- _TASK REQUIREMENTS_
Copy out all of the records below, replacing every occurrence of "black vodka" with "black bottle" and leaving everything else unchanged.

- _DATA FOR REVIEW_
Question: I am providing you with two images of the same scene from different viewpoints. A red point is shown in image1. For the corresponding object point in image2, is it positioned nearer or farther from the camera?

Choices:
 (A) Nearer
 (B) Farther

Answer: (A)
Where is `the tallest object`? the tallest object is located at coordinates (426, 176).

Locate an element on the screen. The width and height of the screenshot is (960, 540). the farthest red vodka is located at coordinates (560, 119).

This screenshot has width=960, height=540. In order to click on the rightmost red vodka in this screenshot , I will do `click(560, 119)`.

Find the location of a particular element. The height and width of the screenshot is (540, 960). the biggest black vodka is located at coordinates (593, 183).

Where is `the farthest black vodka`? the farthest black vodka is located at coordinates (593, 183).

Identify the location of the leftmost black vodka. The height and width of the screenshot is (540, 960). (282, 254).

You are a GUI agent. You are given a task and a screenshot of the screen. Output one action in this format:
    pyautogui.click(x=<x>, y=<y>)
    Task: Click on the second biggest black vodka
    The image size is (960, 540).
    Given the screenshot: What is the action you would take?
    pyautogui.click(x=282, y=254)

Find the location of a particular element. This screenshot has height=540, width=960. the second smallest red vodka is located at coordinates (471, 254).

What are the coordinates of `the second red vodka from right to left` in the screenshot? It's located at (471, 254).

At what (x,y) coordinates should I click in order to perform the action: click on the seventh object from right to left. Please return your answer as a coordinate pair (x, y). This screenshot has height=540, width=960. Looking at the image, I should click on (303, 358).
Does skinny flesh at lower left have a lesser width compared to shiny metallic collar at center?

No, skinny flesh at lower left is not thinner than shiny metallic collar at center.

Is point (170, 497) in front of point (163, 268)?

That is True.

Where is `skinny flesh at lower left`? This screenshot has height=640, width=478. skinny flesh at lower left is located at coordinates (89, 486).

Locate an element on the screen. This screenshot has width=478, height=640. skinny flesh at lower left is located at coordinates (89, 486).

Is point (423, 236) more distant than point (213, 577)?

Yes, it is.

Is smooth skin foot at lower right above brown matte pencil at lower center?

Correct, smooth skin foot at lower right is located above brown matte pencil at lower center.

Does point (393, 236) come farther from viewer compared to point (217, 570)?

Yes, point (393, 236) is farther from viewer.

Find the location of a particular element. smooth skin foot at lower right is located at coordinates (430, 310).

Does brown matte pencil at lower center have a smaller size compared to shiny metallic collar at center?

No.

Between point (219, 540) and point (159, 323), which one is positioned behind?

- _ANSWER SECTION_
Question: I am providing you with two images of the same scene from different viewpoints. A red point is shown in image1. For the corresponding object point in image2, is it positioned nearer or farther from the camera?

Choices:
 (A) Nearer
 (B) Farther

Answer: (A)
Where is `the tallest object`? the tallest object is located at coordinates (426, 176).

Locate an element on the screen. The width and height of the screenshot is (960, 540). the farthest red vodka is located at coordinates (560, 119).

This screenshot has width=960, height=540. In order to click on the rightmost red vodka in this screenshot , I will do `click(560, 119)`.

Find the location of a particular element. The height and width of the screenshot is (540, 960). the biggest black bottle is located at coordinates (593, 183).

Where is `the farthest black bottle`? the farthest black bottle is located at coordinates (593, 183).

Identify the location of the leftmost black bottle. The height and width of the screenshot is (540, 960). (282, 254).

You are a GUI agent. You are given a task and a screenshot of the screen. Output one action in this format:
    pyautogui.click(x=<x>, y=<y>)
    Task: Click on the second biggest black bottle
    The image size is (960, 540).
    Given the screenshot: What is the action you would take?
    pyautogui.click(x=282, y=254)

Find the location of a particular element. This screenshot has height=540, width=960. the second smallest red vodka is located at coordinates (471, 254).

What are the coordinates of `the second red vodka from right to left` in the screenshot? It's located at (471, 254).

At what (x,y) coordinates should I click in order to perform the action: click on the seventh object from right to left. Please return your answer as a coordinate pair (x, y). This screenshot has height=540, width=960. Looking at the image, I should click on (303, 358).
Does skinny flesh at lower left have a lesser width compared to shiny metallic collar at center?

No, skinny flesh at lower left is not thinner than shiny metallic collar at center.

Is point (170, 497) in front of point (163, 268)?

That is True.

Where is `skinny flesh at lower left`? This screenshot has height=640, width=478. skinny flesh at lower left is located at coordinates (89, 486).

Locate an element on the screen. This screenshot has width=478, height=640. skinny flesh at lower left is located at coordinates (89, 486).

Is point (423, 236) more distant than point (213, 577)?

Yes, it is.

Is smooth skin foot at lower right above brown matte pencil at lower center?

Correct, smooth skin foot at lower right is located above brown matte pencil at lower center.

Does point (393, 236) come farther from viewer compared to point (217, 570)?

Yes, point (393, 236) is farther from viewer.

Find the location of a particular element. smooth skin foot at lower right is located at coordinates (430, 310).

Does brown matte pencil at lower center have a smaller size compared to shiny metallic collar at center?

No.

Between point (219, 540) and point (159, 323), which one is positioned behind?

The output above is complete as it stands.